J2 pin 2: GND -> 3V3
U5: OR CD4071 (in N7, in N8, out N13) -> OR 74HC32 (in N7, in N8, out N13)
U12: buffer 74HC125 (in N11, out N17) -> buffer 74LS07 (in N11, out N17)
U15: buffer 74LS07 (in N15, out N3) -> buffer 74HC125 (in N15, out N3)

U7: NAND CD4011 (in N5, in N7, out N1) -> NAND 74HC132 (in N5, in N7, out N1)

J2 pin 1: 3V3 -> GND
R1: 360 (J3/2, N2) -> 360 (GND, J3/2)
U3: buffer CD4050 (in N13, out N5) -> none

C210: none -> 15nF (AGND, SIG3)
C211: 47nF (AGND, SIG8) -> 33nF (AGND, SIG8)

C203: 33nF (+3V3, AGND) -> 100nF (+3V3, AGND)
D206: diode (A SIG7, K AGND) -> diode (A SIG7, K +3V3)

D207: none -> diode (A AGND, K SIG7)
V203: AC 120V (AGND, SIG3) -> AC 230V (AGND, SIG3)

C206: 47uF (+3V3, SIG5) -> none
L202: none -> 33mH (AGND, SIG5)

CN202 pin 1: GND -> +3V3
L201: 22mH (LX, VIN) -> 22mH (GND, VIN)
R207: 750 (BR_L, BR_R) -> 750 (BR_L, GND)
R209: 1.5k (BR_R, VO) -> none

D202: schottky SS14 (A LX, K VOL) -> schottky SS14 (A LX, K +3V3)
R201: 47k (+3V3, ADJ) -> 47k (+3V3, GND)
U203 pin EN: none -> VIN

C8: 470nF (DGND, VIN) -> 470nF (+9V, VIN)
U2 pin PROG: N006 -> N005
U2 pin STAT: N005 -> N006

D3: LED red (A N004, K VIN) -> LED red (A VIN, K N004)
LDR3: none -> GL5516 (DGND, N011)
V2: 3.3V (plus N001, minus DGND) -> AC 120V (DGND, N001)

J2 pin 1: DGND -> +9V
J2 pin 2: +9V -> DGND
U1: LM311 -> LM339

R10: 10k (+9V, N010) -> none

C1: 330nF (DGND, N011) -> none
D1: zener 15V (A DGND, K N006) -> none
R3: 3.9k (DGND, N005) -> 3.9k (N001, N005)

:::::

== TASK GOAL ==
Where a line in the records above contains the string "AGND", copy that line.

== REPLY ==
C210: none -> 15nF (AGND, SIG3)
C211: 47nF (AGND, SIG8) -> 33nF (AGND, SIG8)
C203: 33nF (+3V3, AGND) -> 100nF (+3V3, AGND)
D206: diode (A SIG7, K AGND) -> diode (A SIG7, K +3V3)
D207: none -> diode (A AGND, K SIG7)
V203: AC 120V (AGND, SIG3) -> AC 230V (AGND, SIG3)
L202: none -> 33mH (AGND, SIG5)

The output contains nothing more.